**TASK ITEM:** Give the entries back exactly, dropping each image.

(Scene edit records)
=== Section Start ===
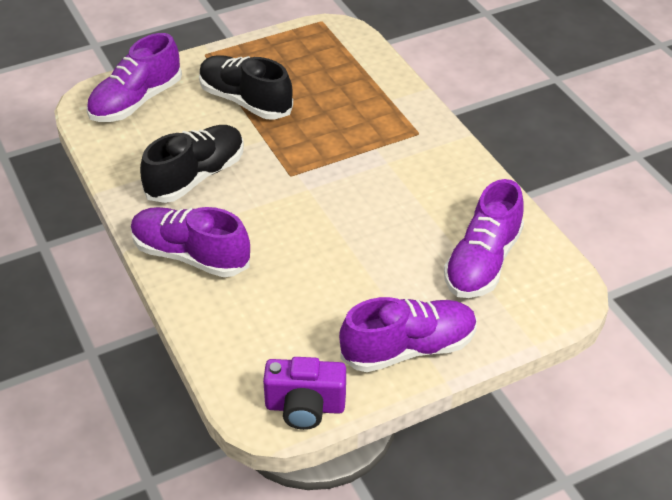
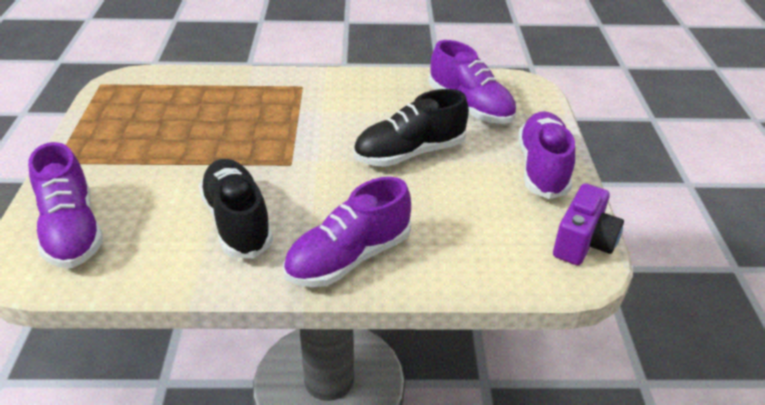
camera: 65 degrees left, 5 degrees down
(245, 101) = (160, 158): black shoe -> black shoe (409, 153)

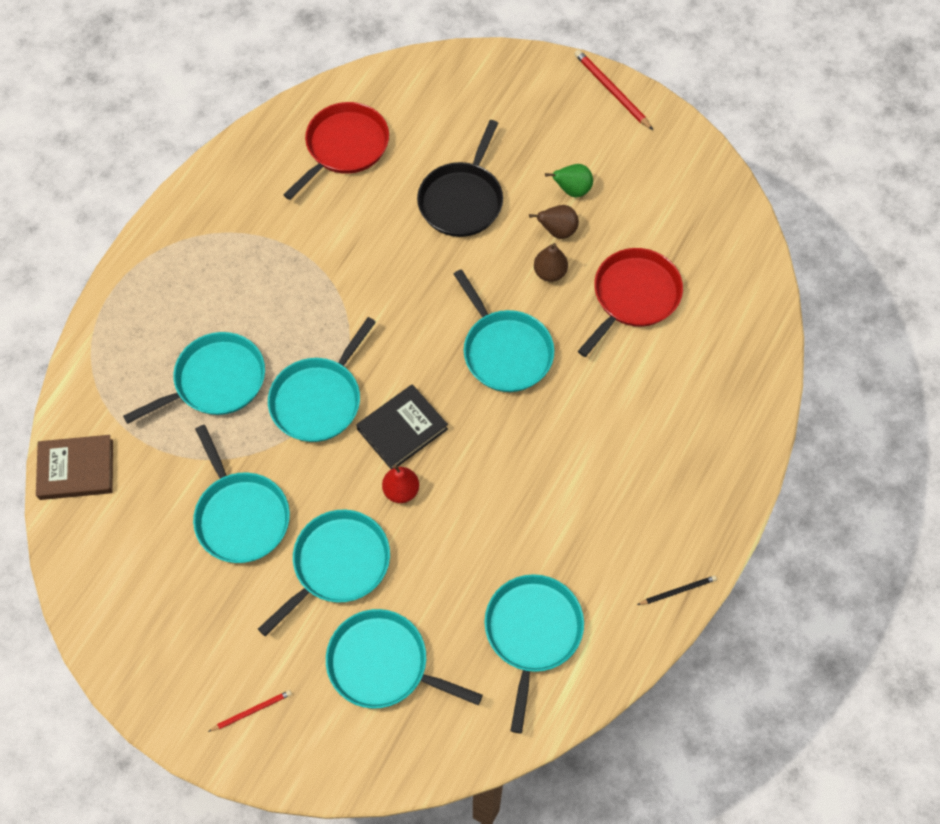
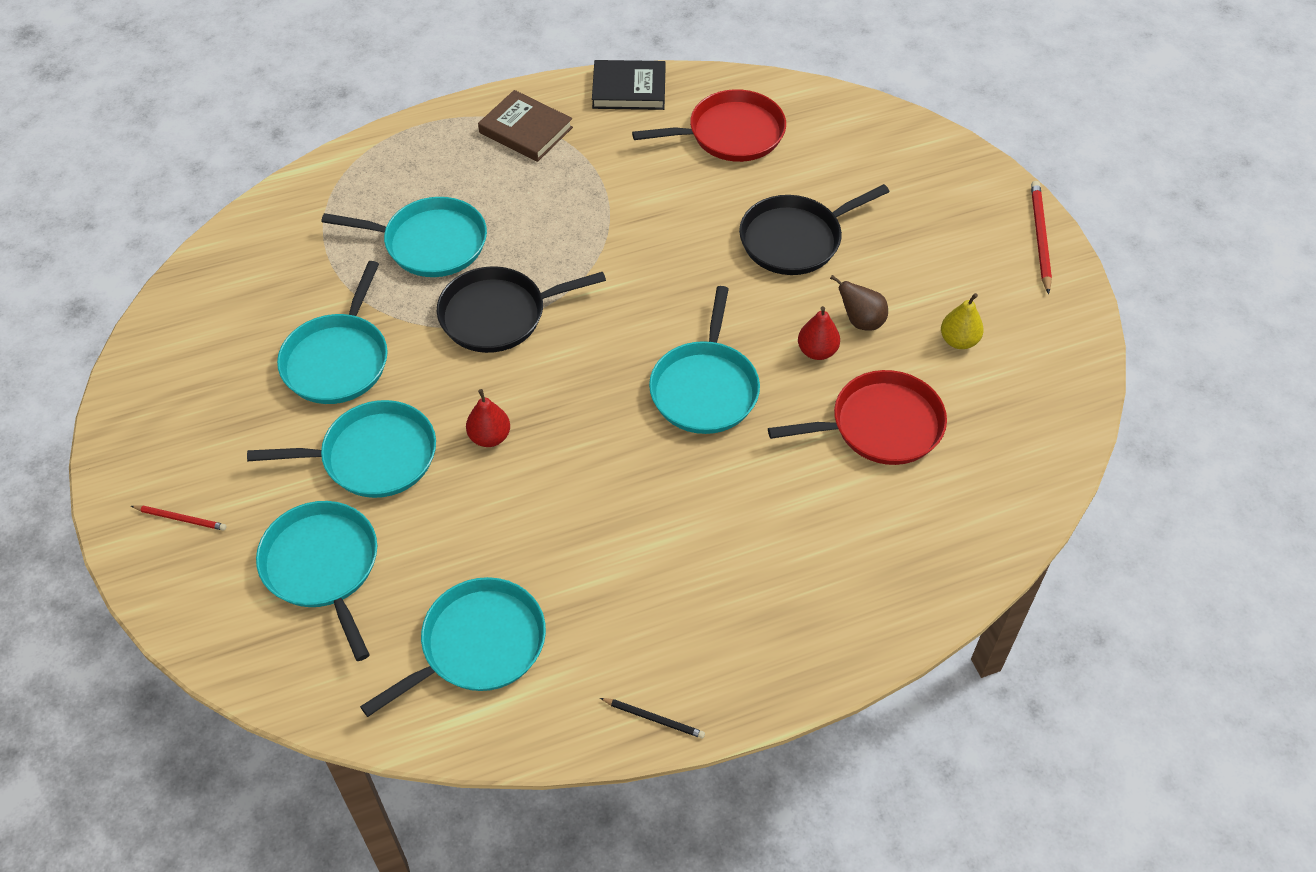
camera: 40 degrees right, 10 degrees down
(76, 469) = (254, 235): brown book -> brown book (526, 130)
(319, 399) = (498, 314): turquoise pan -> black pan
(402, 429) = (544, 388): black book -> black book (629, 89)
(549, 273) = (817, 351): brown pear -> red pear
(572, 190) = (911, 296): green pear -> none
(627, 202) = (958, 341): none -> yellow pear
=== Section End ===
**TASK OUTPUT:**
camera: 65 degrees left, 5 degrees down
(245, 101) = (160, 158): black shoe -> black shoe (409, 153)

camera: 40 degrees right, 10 degrees down
(76, 469) = (254, 235): brown book -> brown book (526, 130)
(319, 399) = (498, 314): turquoise pan -> black pan
(402, 429) = (544, 388): black book -> black book (629, 89)
(549, 273) = (817, 351): brown pear -> red pear
(572, 190) = (911, 296): green pear -> none
(627, 202) = (958, 341): none -> yellow pear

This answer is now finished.